* **DIRECTIONS FOR THIS TASK**
Exact reproduction of the data is required, with images excluded.

* **RECORDED INFORMATION**
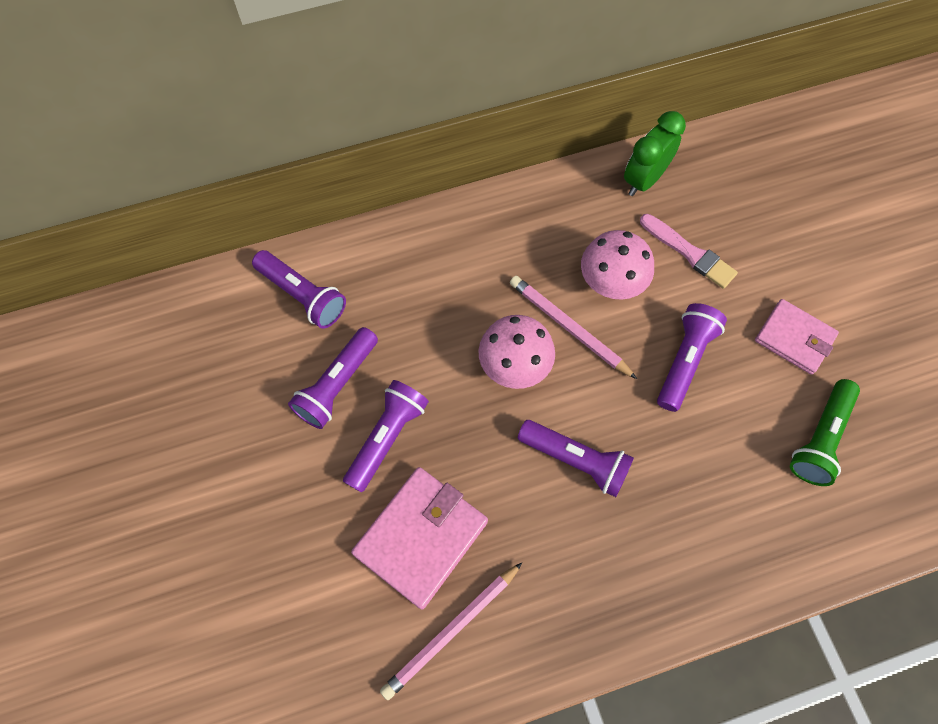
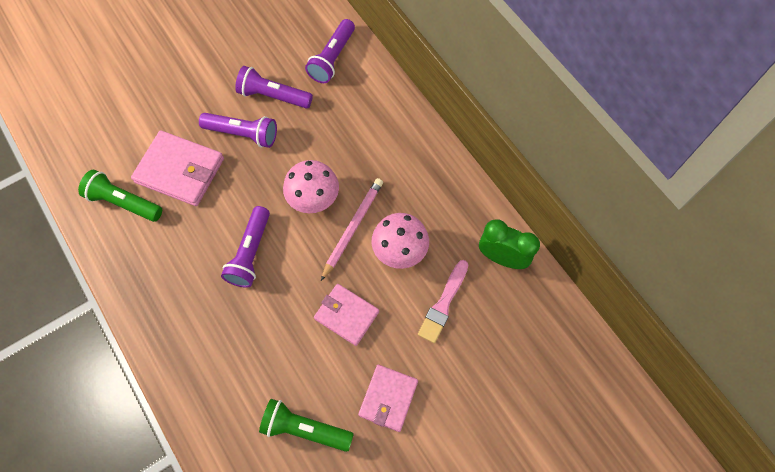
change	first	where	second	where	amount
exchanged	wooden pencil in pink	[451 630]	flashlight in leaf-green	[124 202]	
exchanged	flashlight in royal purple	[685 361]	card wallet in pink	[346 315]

* **RESULT OF THE TASK**
change	first	where	second	where	amount
exchanged	wooden pencil in pink	[451 630]	flashlight in leaf-green	[124 202]	
exchanged	flashlight in royal purple	[685 361]	card wallet in pink	[346 315]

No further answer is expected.